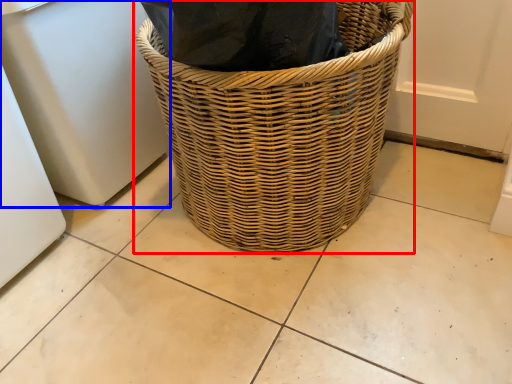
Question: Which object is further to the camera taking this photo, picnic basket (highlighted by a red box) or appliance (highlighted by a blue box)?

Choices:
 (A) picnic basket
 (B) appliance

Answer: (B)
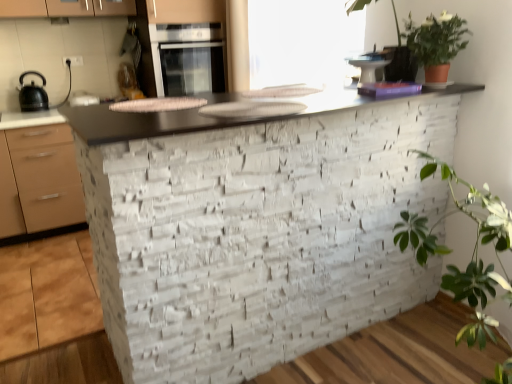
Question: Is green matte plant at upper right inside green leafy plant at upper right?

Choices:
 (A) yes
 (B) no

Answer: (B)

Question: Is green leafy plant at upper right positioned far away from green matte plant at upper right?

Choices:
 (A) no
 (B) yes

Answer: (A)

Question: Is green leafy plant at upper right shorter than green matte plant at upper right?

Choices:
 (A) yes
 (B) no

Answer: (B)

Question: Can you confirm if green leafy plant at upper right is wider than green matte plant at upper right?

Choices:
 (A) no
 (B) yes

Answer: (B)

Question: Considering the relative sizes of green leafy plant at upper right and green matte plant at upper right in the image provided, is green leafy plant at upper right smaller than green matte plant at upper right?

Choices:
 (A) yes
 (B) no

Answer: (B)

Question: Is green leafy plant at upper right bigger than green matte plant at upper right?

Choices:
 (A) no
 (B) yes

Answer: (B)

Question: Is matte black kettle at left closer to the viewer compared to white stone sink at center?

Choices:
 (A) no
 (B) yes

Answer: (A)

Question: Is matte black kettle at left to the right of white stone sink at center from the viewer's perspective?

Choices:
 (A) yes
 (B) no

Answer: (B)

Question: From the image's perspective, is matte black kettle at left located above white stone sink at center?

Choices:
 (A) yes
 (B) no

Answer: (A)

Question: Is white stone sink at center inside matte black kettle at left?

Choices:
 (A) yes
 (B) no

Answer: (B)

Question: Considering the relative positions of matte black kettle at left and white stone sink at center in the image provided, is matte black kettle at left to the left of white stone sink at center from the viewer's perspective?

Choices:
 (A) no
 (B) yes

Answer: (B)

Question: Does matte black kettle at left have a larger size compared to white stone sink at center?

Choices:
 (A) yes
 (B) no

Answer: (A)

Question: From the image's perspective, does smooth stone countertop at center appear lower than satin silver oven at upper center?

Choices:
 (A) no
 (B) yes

- _Short exercise_
Pick out every line above that contains the word "inside" and copy each one.

- _Exercise response_
Question: Is green matte plant at upper right inside green leafy plant at upper right?
Question: Is white stone sink at center inside matte black kettle at left?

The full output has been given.